**Problem details**
Copy each line below that includes "degrees".
[[ Input for this task, beginning ]]
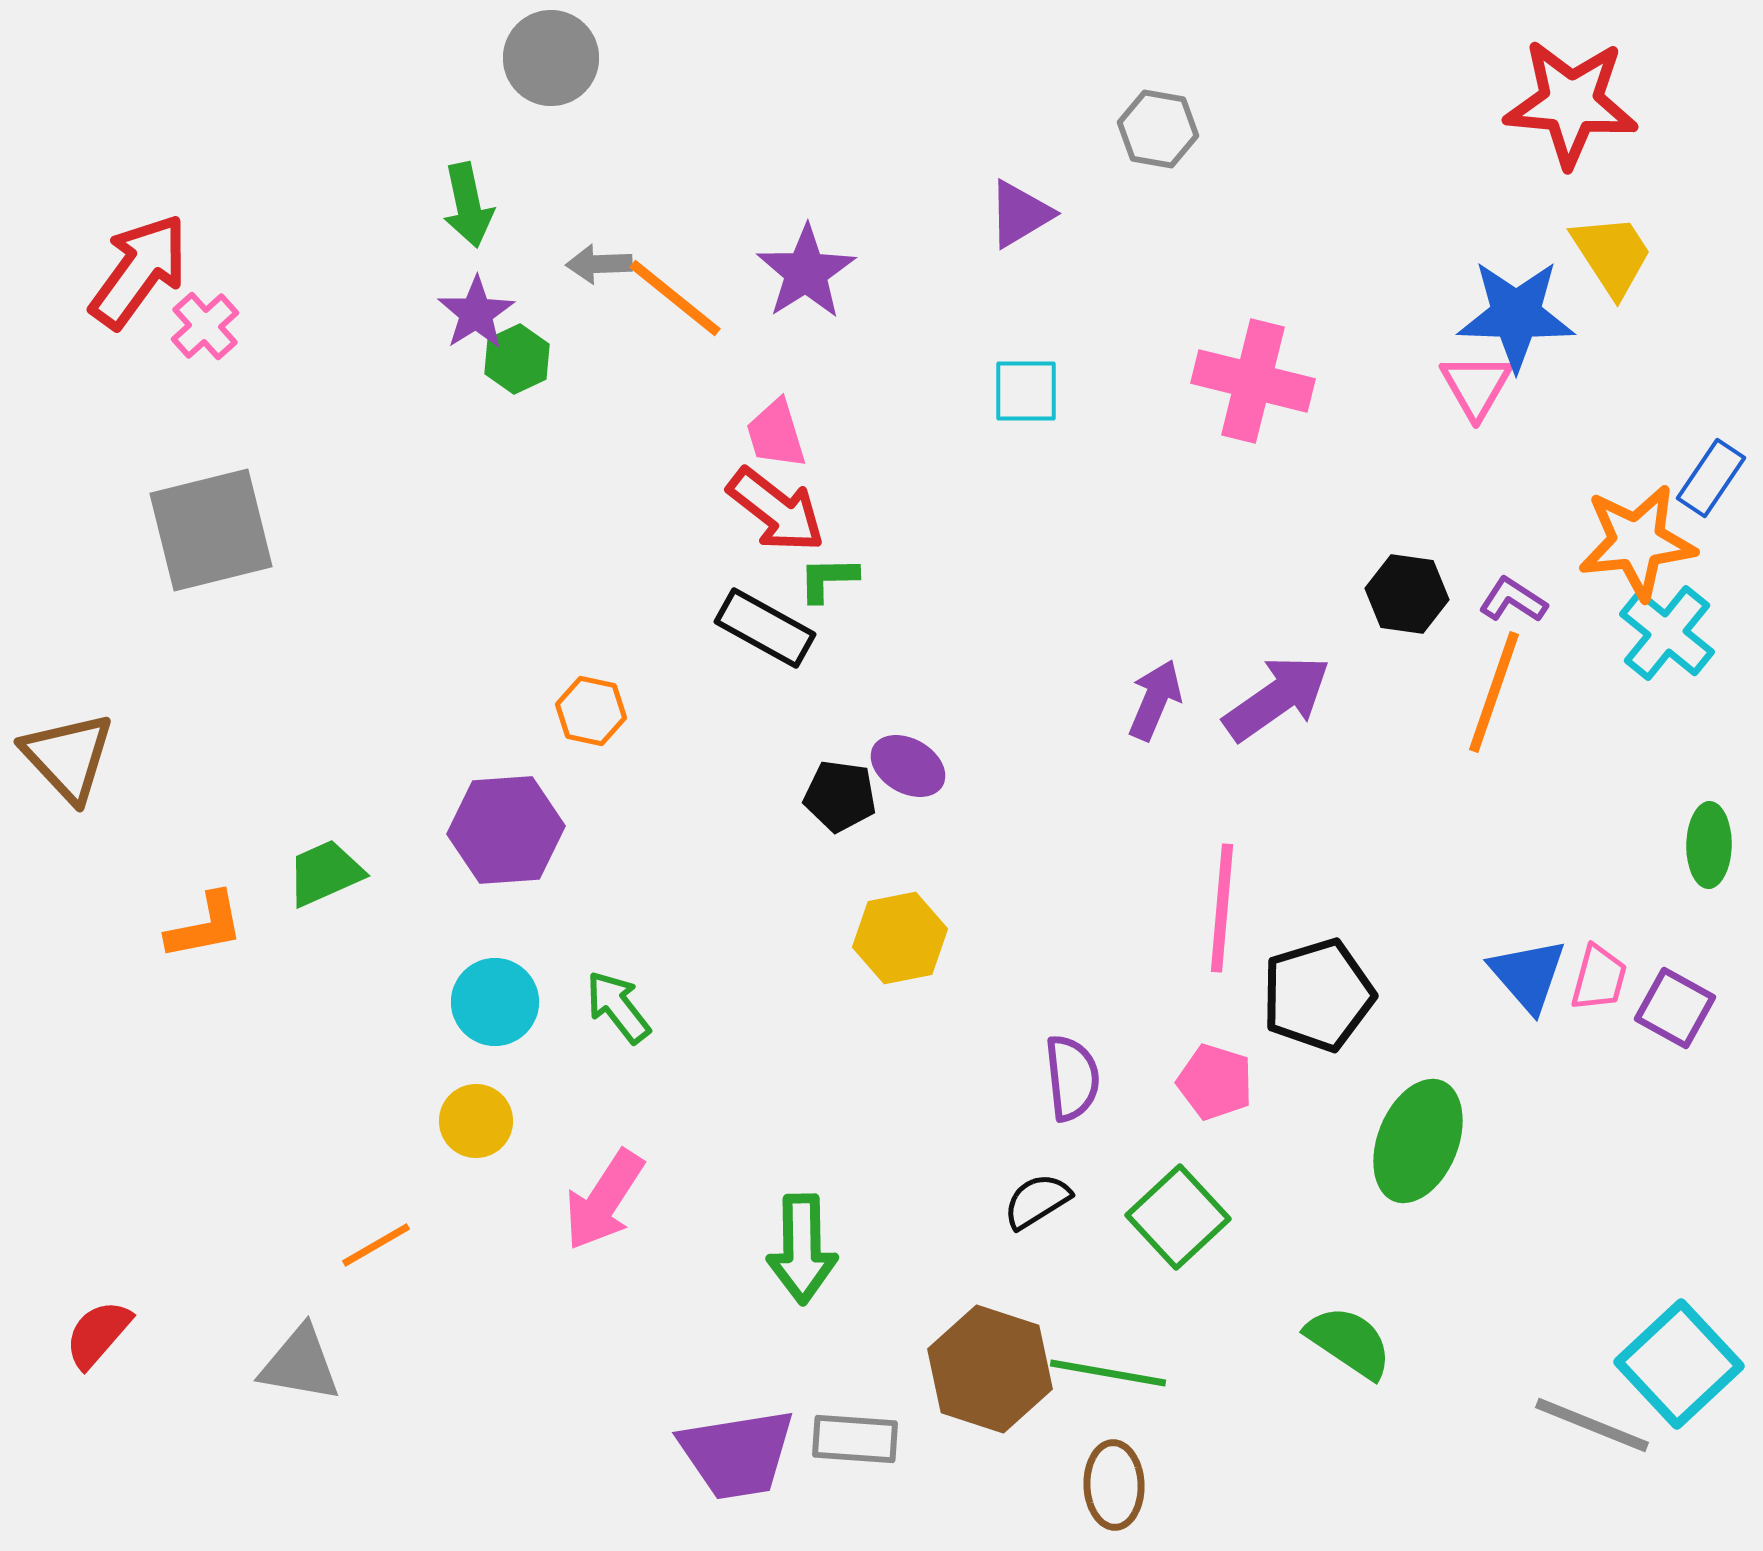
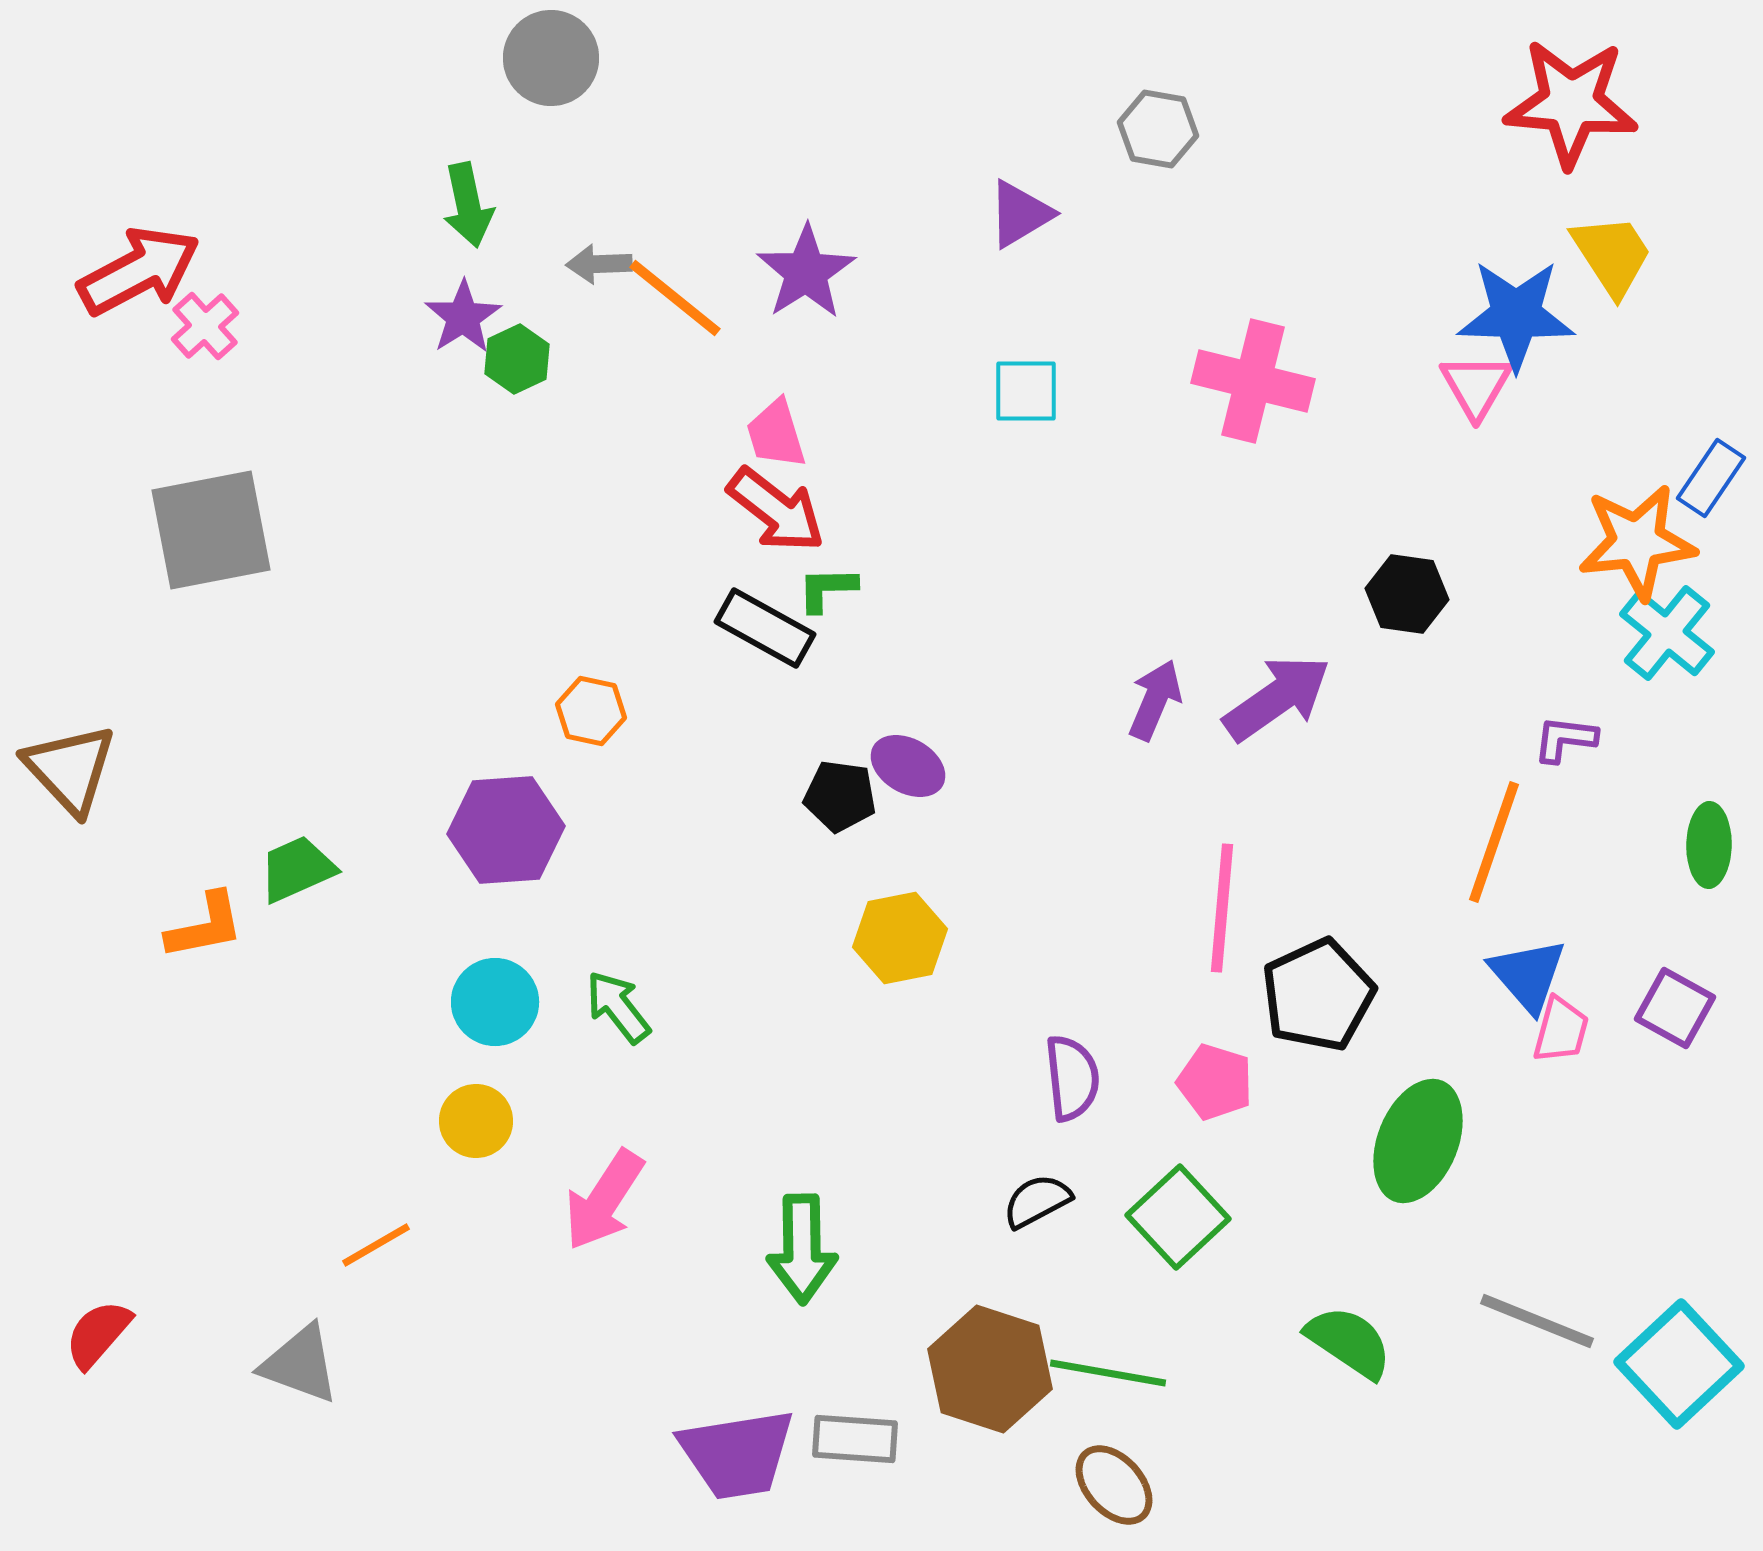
red arrow at (139, 271): rotated 26 degrees clockwise
purple star at (476, 313): moved 13 px left, 4 px down
gray square at (211, 530): rotated 3 degrees clockwise
green L-shape at (828, 579): moved 1 px left, 10 px down
purple L-shape at (1513, 600): moved 52 px right, 139 px down; rotated 26 degrees counterclockwise
orange line at (1494, 692): moved 150 px down
brown triangle at (68, 757): moved 2 px right, 12 px down
green trapezoid at (325, 873): moved 28 px left, 4 px up
pink trapezoid at (1599, 978): moved 38 px left, 52 px down
black pentagon at (1318, 995): rotated 8 degrees counterclockwise
black semicircle at (1037, 1201): rotated 4 degrees clockwise
gray triangle at (300, 1364): rotated 10 degrees clockwise
gray line at (1592, 1425): moved 55 px left, 104 px up
brown ellipse at (1114, 1485): rotated 40 degrees counterclockwise
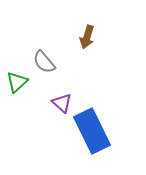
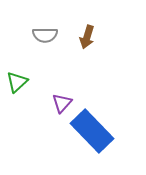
gray semicircle: moved 1 px right, 27 px up; rotated 50 degrees counterclockwise
purple triangle: rotated 30 degrees clockwise
blue rectangle: rotated 18 degrees counterclockwise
[[ Input for this task, end ]]
**Reply**
red arrow at (139, 271): rotated 26 degrees clockwise
gray square at (211, 530): rotated 3 degrees clockwise
purple L-shape at (1513, 600): moved 52 px right, 139 px down; rotated 26 degrees counterclockwise
black pentagon at (1318, 995): rotated 8 degrees counterclockwise
black semicircle at (1037, 1201): rotated 4 degrees clockwise
gray triangle at (300, 1364): rotated 10 degrees clockwise
brown ellipse at (1114, 1485): rotated 40 degrees counterclockwise
gray semicircle: moved 1 px right, 27 px up; rotated 50 degrees counterclockwise
purple triangle: rotated 30 degrees clockwise
blue rectangle: rotated 18 degrees counterclockwise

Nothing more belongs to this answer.